Start of Source records

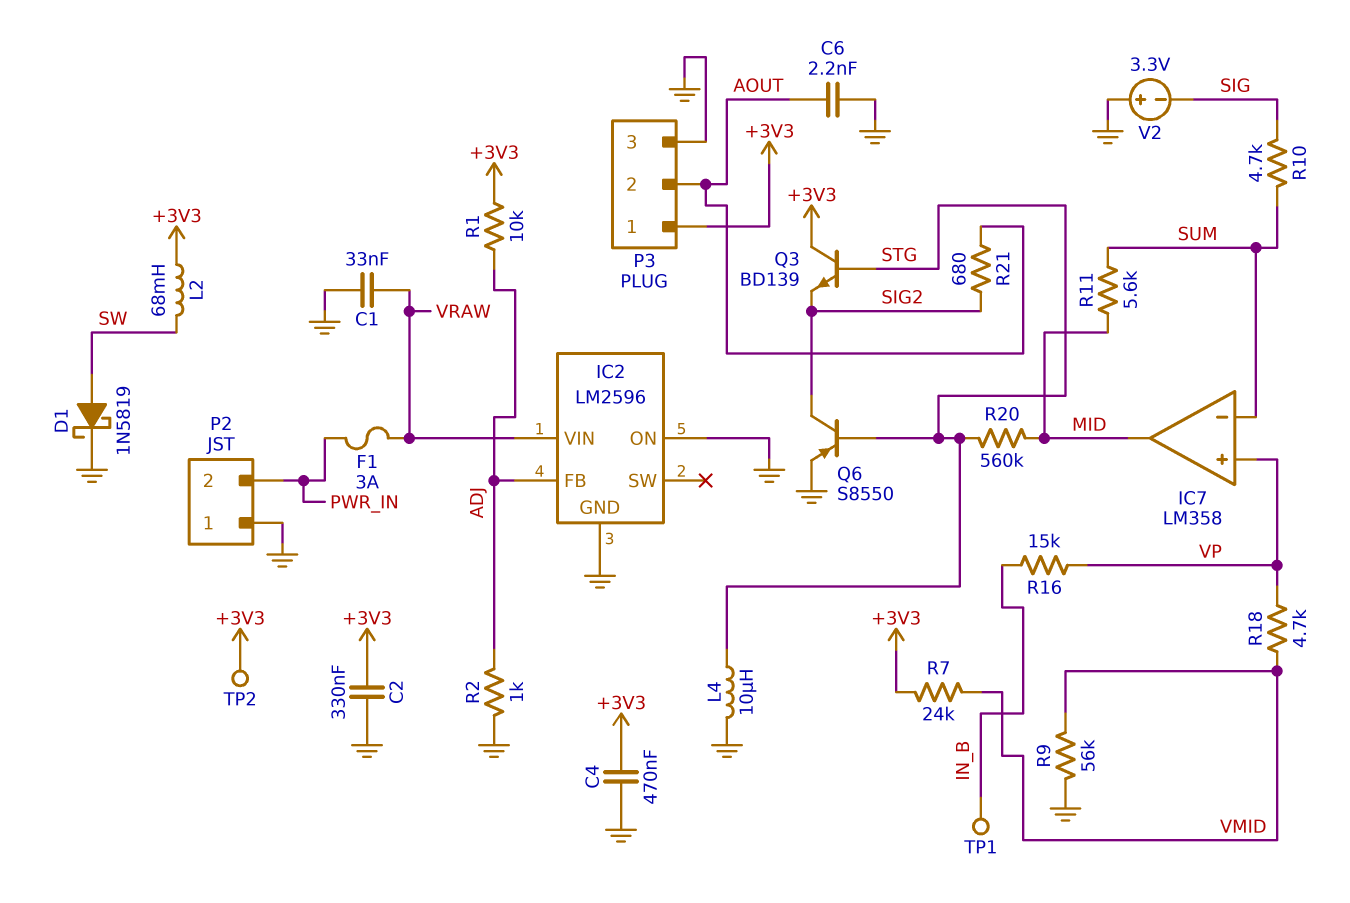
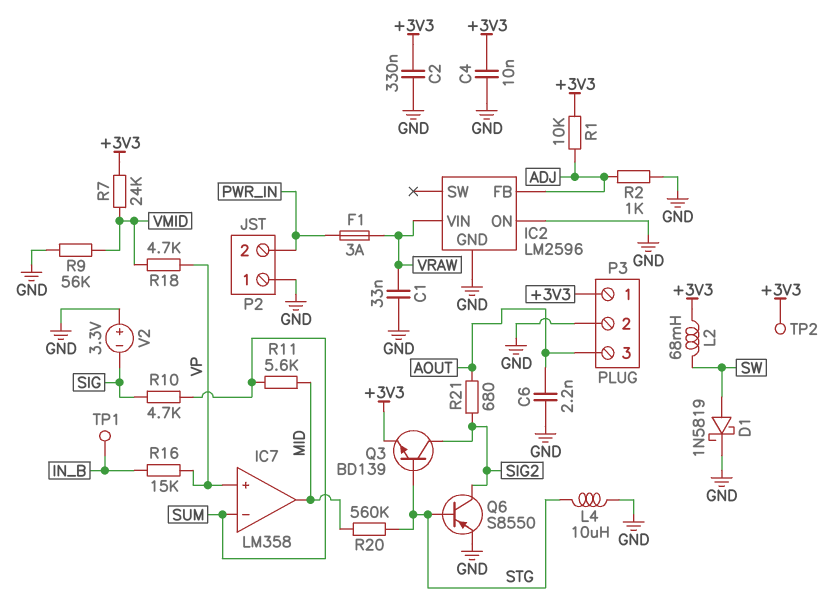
C4: 470nF (+3V3, GND) -> 10nF (+3V3, GND)
P3 pin 2: AOUT -> GND
P3 pin 3: GND -> AOUT
Q3: NPN BD139 (B STG, C +3V3, E SIG2) -> NPN BD139 (B STG, C SIG2, E +3V3)

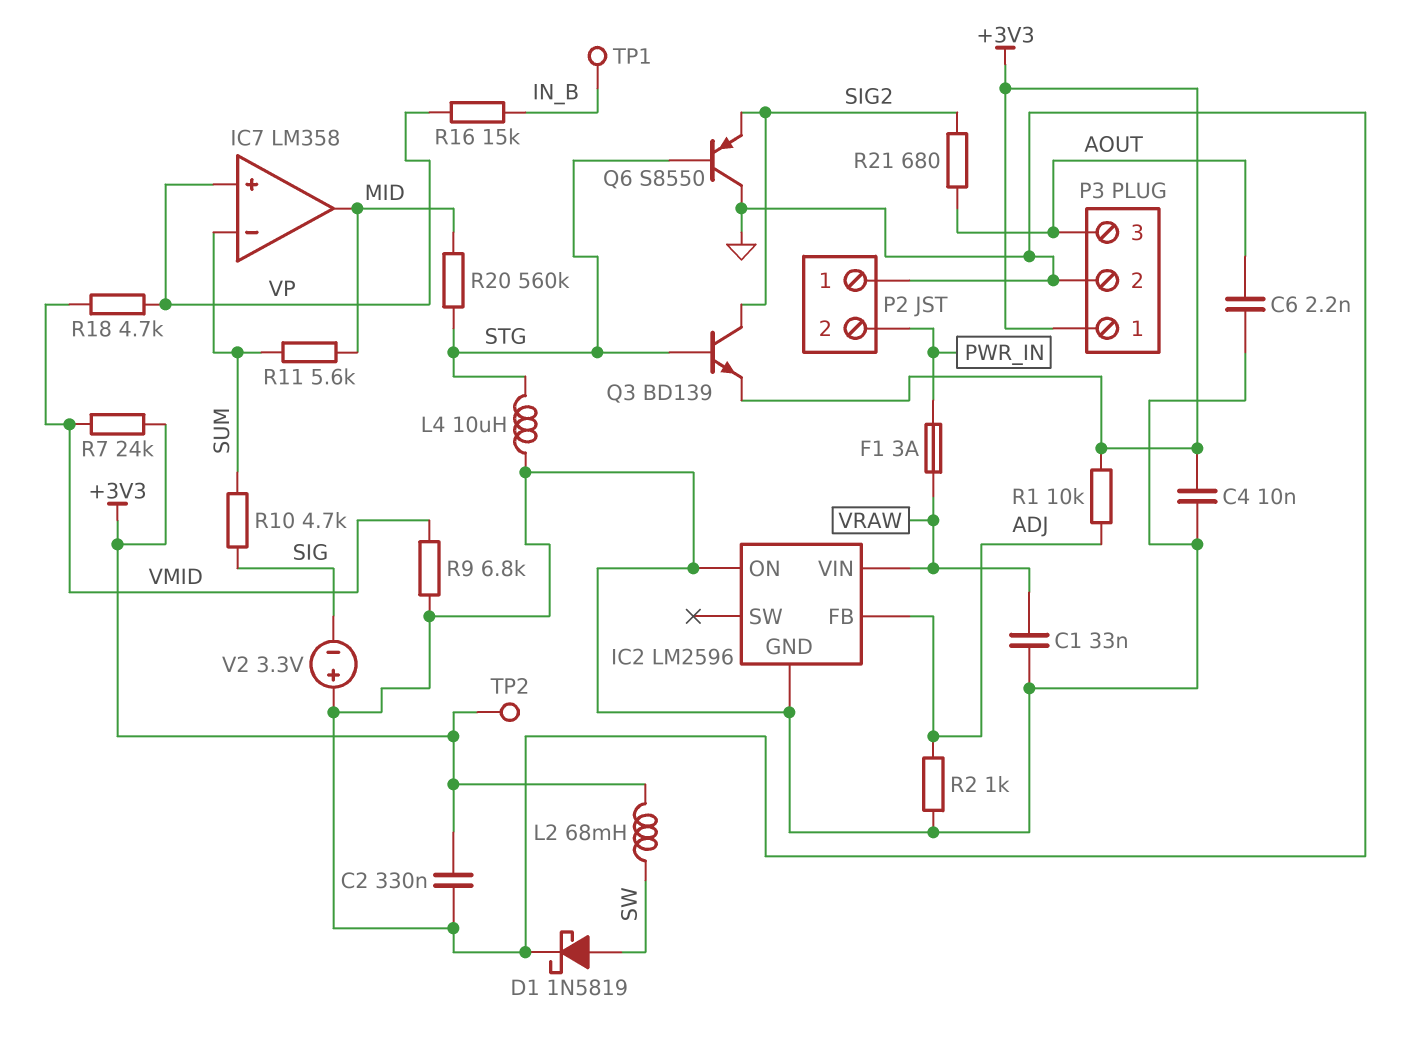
Q6: PNP S8550 (B STG, C SIG2, E GND) -> PNP S8550 (B STG, C GND, E SIG2)
R9: 56k (GND, VMID) -> 6.8k (GND, VMID)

End of Source records

**Brief:** Omit the pictures and copy the records above exactly.

**Exercise output:**
C4: 470nF (+3V3, GND) -> 10nF (+3V3, GND)
P3 pin 2: AOUT -> GND
P3 pin 3: GND -> AOUT
Q3: NPN BD139 (B STG, C +3V3, E SIG2) -> NPN BD139 (B STG, C SIG2, E +3V3)

Q6: PNP S8550 (B STG, C SIG2, E GND) -> PNP S8550 (B STG, C GND, E SIG2)
R9: 56k (GND, VMID) -> 6.8k (GND, VMID)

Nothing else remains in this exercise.